- _About this exercise_: Your task is to print all of the entries exactly, though the pictures should not be included.

- _Data supplied_:
>>>

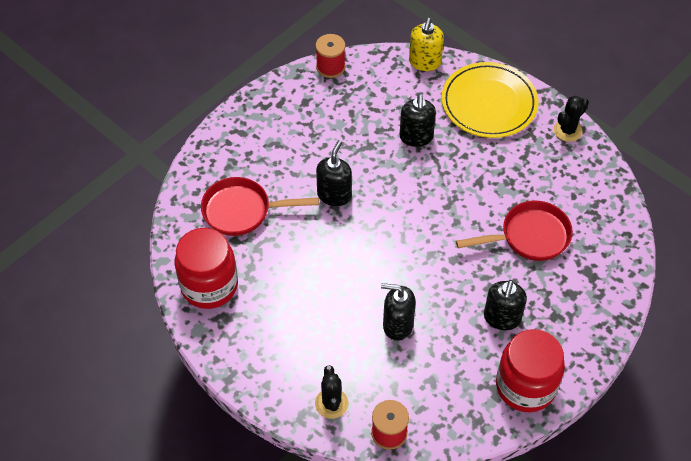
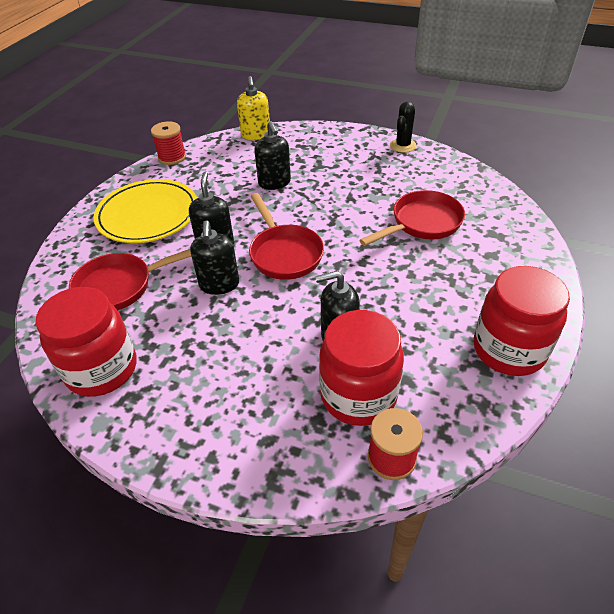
camera: 20 degrees left, 10 degrees down
(331, 403) = (304, 449): black cactus -> none
(389, 379) = (358, 395): none -> red jar
(390, 225) = (284, 253): none -> red pan
(489, 103) = (326, 146): yellow plate -> yellow plate (148, 215)
(502, 318) = (441, 295): black soap dispenser -> black soap dispenser (219, 284)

<<<

- _Task result_:
camera: 20 degrees left, 10 degrees down
(331, 403) = (304, 449): black cactus -> none
(389, 379) = (358, 395): none -> red jar
(390, 225) = (284, 253): none -> red pan
(489, 103) = (326, 146): yellow plate -> yellow plate (148, 215)
(502, 318) = (441, 295): black soap dispenser -> black soap dispenser (219, 284)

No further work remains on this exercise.